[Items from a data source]
——————
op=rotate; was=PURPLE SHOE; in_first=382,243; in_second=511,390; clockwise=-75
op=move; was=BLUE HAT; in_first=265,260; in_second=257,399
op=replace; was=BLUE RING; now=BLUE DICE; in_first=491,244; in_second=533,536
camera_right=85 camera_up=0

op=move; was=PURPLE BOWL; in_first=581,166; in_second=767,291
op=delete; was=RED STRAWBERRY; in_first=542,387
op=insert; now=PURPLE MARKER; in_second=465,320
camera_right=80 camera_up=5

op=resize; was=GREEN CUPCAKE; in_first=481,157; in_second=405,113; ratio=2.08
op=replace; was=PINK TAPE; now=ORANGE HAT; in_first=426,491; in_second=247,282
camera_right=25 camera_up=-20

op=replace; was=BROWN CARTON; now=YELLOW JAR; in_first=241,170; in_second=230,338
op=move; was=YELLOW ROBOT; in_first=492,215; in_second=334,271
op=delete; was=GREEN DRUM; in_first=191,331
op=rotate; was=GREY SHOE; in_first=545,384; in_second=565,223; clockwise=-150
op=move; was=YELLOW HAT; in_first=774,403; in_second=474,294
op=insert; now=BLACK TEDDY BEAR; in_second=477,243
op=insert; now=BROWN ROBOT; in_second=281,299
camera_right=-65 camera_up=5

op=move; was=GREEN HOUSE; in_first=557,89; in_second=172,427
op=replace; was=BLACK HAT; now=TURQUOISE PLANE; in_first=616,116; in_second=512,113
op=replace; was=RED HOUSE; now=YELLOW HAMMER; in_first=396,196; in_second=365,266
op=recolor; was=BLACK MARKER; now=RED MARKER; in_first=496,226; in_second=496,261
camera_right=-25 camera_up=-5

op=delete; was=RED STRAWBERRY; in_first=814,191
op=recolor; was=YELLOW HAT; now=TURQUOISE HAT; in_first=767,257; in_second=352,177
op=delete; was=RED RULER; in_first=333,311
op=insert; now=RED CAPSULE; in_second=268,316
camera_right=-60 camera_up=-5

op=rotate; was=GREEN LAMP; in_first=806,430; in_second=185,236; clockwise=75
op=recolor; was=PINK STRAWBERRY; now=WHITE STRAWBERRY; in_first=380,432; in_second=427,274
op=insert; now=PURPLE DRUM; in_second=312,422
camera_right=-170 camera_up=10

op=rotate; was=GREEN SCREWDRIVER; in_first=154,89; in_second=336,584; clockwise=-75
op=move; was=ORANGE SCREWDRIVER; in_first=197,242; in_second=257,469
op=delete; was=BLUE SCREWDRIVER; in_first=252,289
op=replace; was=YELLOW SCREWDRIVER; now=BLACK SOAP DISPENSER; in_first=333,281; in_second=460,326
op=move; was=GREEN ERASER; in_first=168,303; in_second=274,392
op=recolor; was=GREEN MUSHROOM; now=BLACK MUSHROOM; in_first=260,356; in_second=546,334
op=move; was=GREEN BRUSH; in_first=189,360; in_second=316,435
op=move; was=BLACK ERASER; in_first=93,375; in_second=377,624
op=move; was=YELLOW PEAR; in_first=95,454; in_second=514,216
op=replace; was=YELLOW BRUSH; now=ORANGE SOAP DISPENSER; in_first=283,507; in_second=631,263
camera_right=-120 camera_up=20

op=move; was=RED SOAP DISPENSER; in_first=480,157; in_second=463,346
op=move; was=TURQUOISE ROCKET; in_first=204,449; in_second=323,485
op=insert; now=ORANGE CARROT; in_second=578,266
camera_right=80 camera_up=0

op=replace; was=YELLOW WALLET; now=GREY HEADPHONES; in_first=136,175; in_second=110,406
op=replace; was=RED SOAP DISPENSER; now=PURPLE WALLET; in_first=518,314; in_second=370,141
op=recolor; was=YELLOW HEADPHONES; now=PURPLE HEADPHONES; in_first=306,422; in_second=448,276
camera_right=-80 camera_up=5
——————
### Exercise
Search the entries above for the word "PINK" and copy each line where it appears.

### Output for this exercise
op=replace; was=PINK TAPE; now=ORANGE HAT; in_first=426,491; in_second=247,282
op=recolor; was=PINK STRAWBERRY; now=WHITE STRAWBERRY; in_first=380,432; in_second=427,274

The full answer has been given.